## PROBLEM STATEMENT
What do the lines from the one containing "(404, 364) = (355, 532): none" through the end of the listing below say? Restate them word for word and give nothing else.
'''
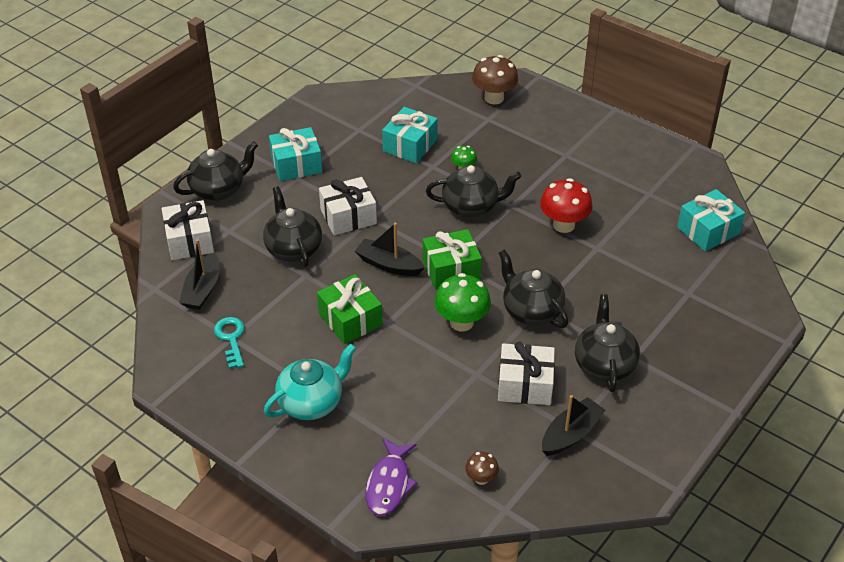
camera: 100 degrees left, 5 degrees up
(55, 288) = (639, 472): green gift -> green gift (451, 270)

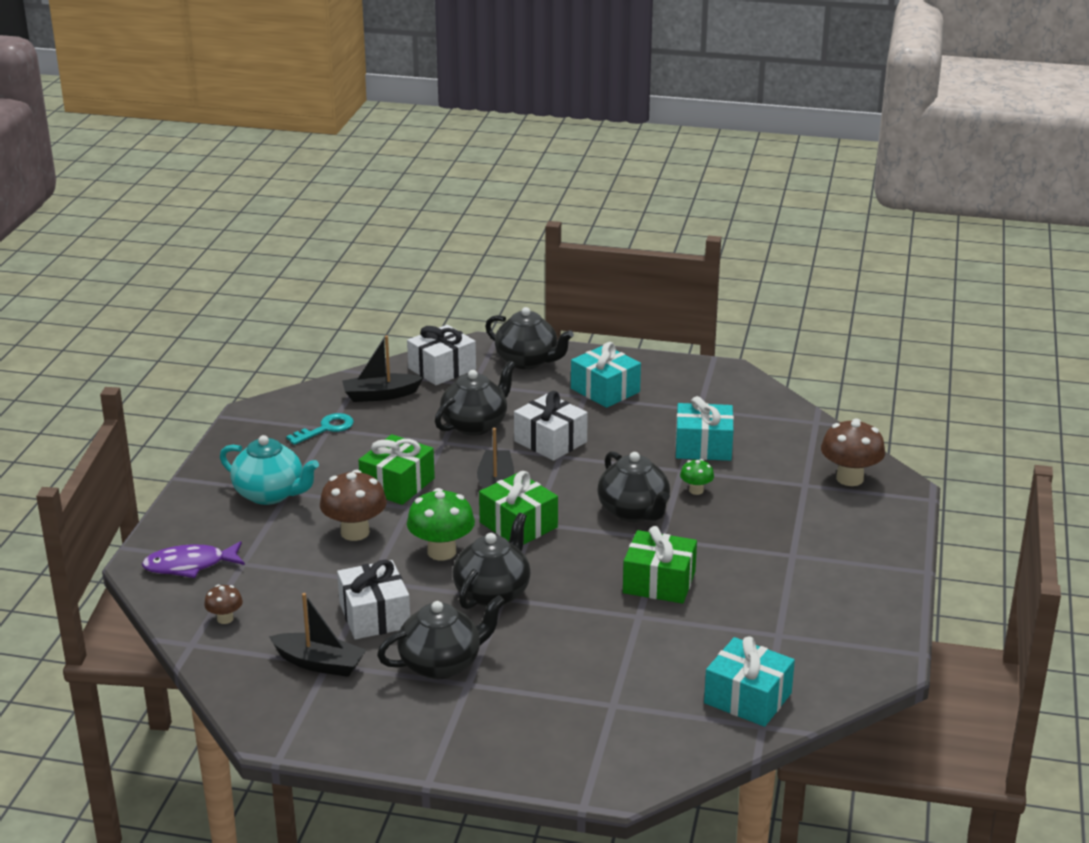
camera: 65 degrees right, 15 degrees down
(404, 364) = (355, 532): none -> brown mushroom
(563, 225) = (659, 582): red mushroom -> green gift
'''
## THE COMPLETED TASK
(404, 364) = (355, 532): none -> brown mushroom
(563, 225) = (659, 582): red mushroom -> green gift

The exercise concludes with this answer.